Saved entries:
==============================

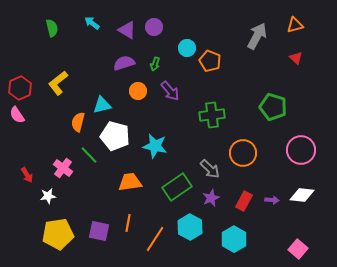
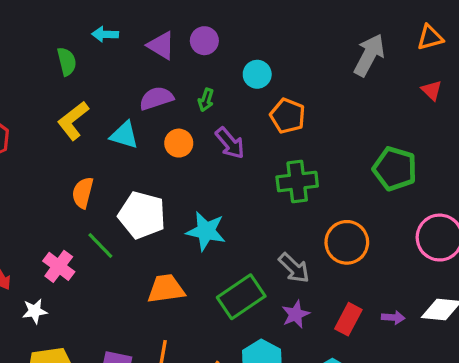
cyan arrow: (92, 23) -> (105, 34), turned -35
green semicircle: (52, 28) -> (67, 61), moved
orange pentagon: (210, 61) -> (288, 116), moved
yellow L-shape: (58, 83) -> (73, 121), moved
cyan triangle: (102, 105) -> (124, 135), moved, turned 30

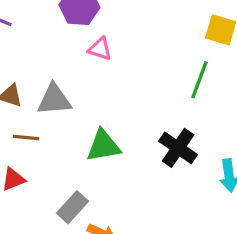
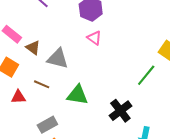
brown line: (26, 138) -> (42, 84), moved

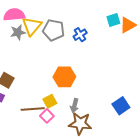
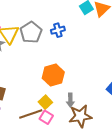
gray pentagon: (53, 30) -> (31, 32), turned -30
blue cross: (80, 35) -> (58, 30), turned 32

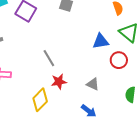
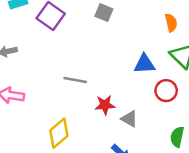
gray line: (49, 58) -> (75, 80), turned -54
red star: (59, 82) -> (105, 105), moved

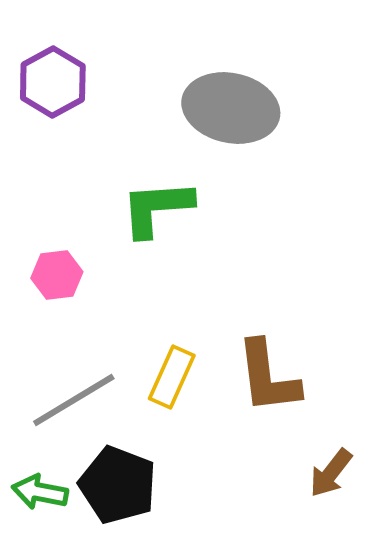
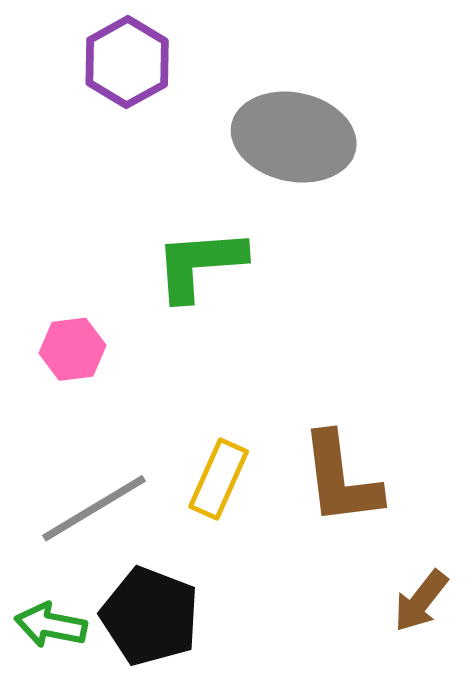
purple hexagon: (53, 82) -> (127, 62), moved

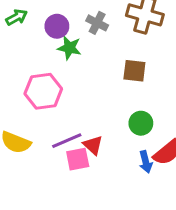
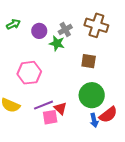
gray cross: (97, 23) -> (65, 30), turned 32
green star: (69, 48) -> (57, 43), moved
green circle: (141, 123) -> (92, 95), size x1.6

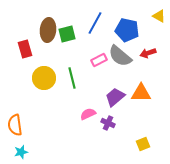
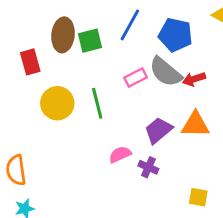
red arrow: (148, 53) -> (194, 79), moved
yellow square: (143, 144) -> (198, 197), turned 32

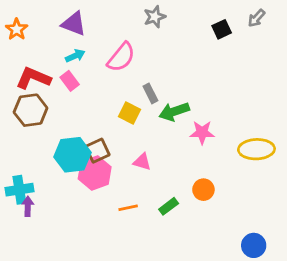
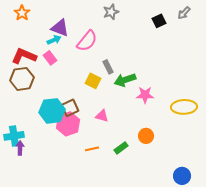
purple triangle: (74, 24) -> (60, 28), moved
orange star: (17, 29) -> (22, 13), moved

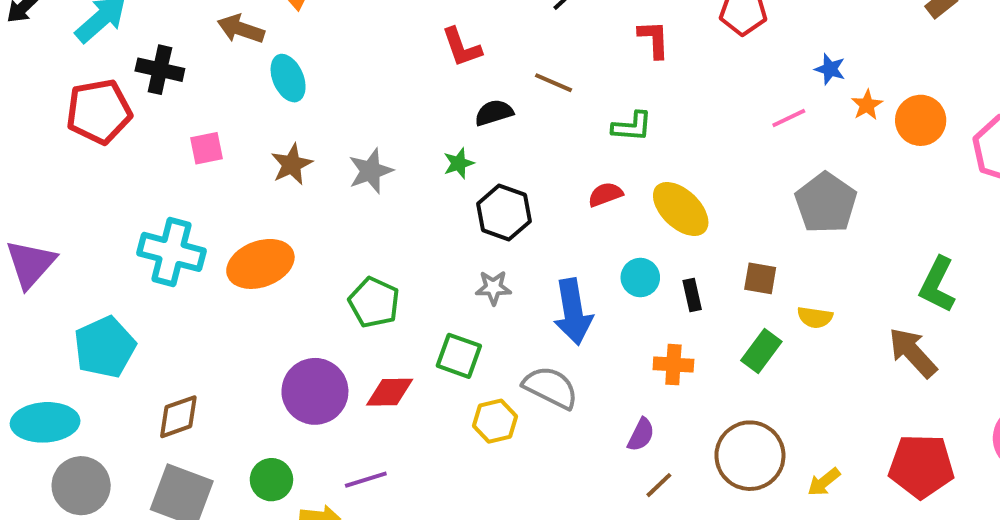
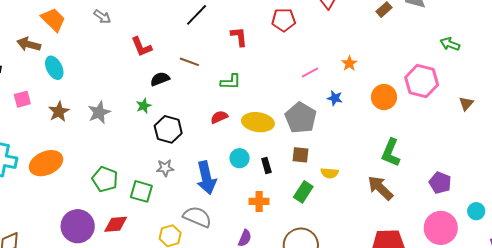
blue star: (830, 69) -> (335, 98), moved
orange circle: (921, 120) -> (384, 97), moved
pink square: (206, 148) -> (22, 99), moved
gray pentagon: (826, 203) -> (301, 118), moved
yellow ellipse: (681, 209) -> (258, 122), turned -32
green square: (459, 356) -> (141, 191), moved

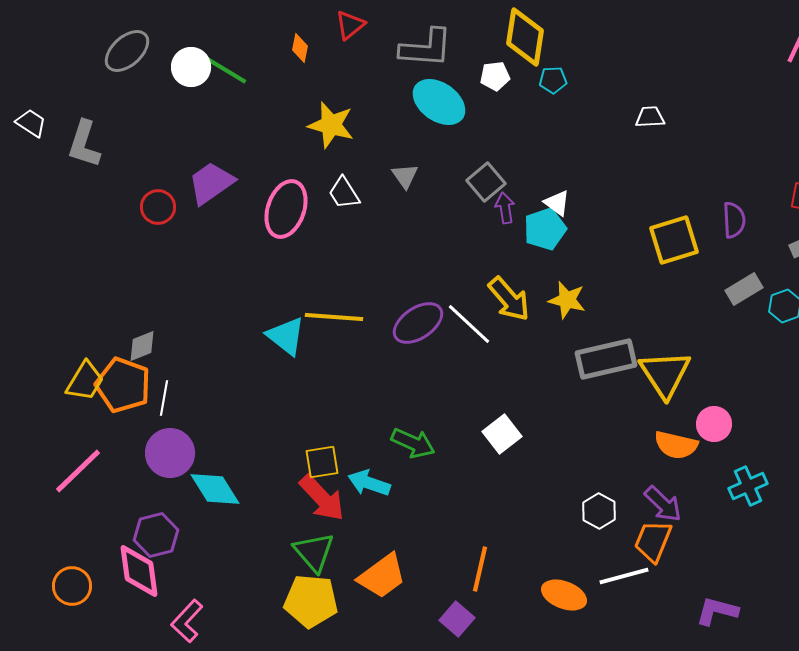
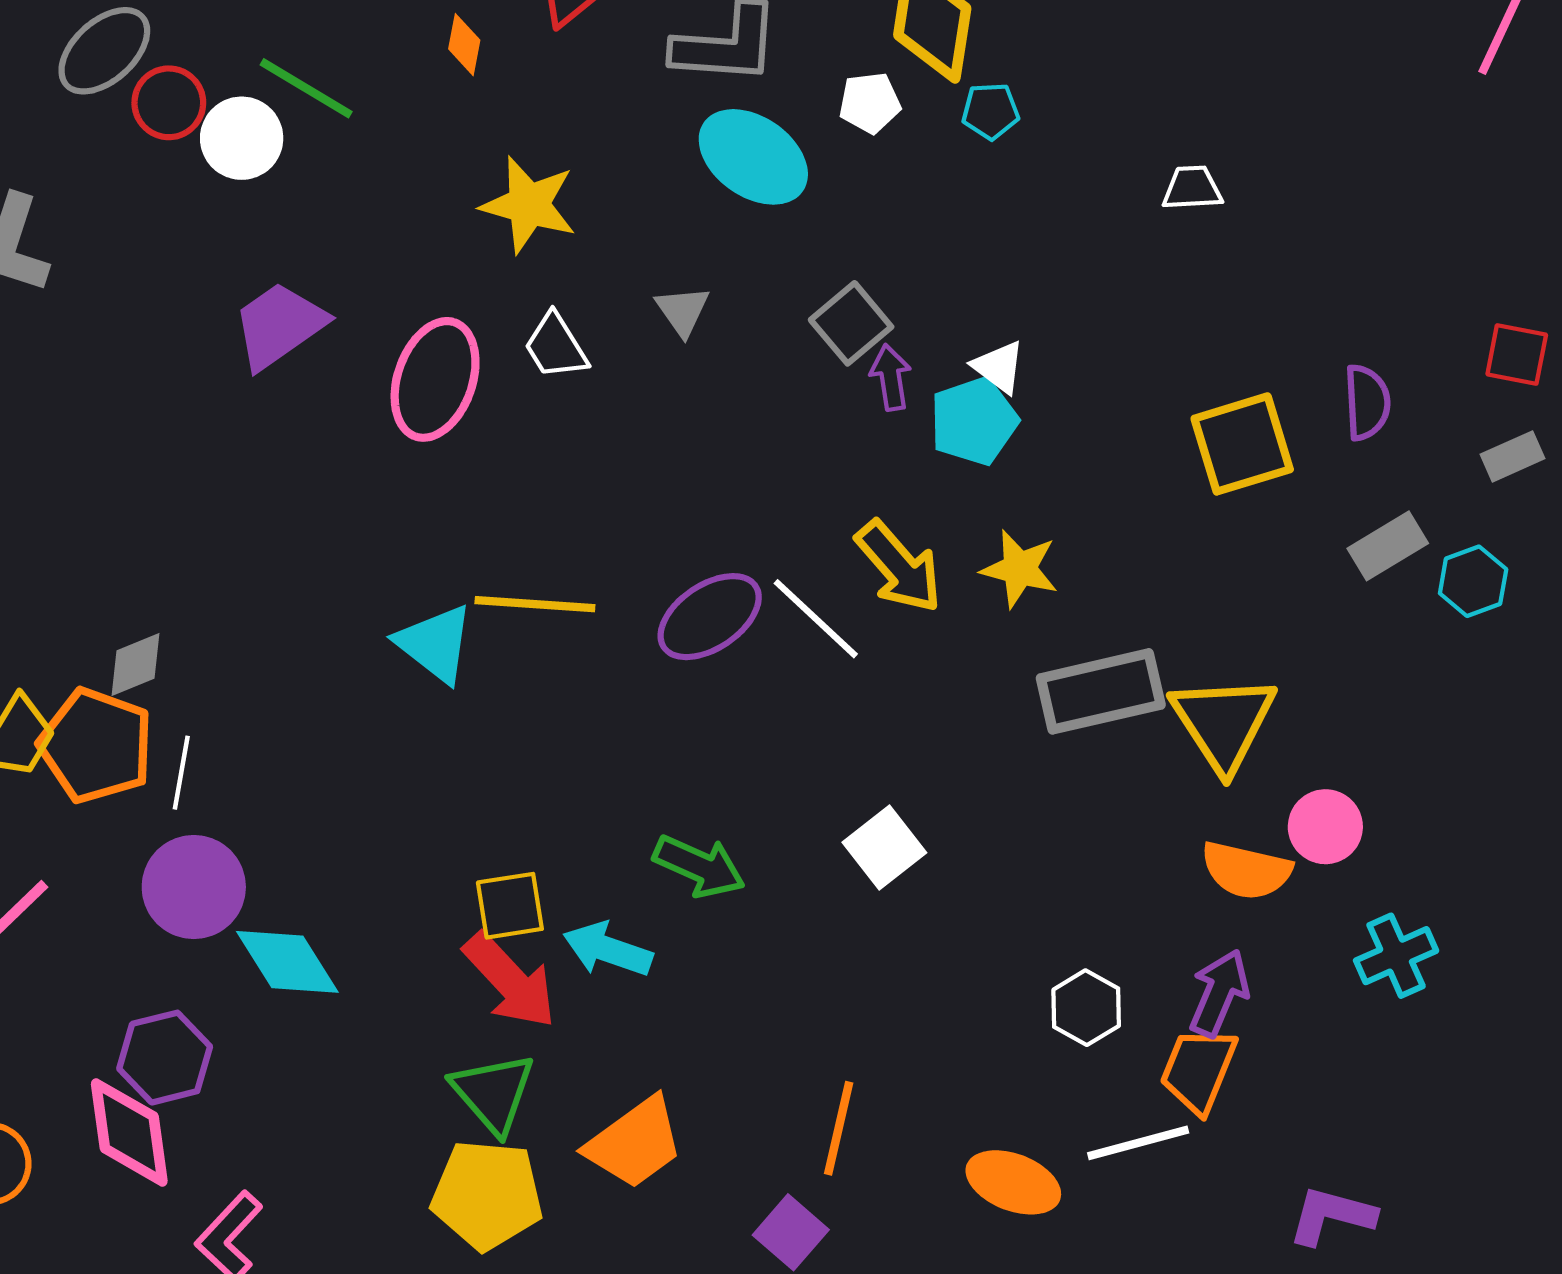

==============================

__Task__
Every line above that includes the word "cross" must appear in the answer.

__Response to this exercise__
blue cross: (80, 35) -> (58, 30), turned 32
gray cross: (97, 23) -> (65, 30), turned 32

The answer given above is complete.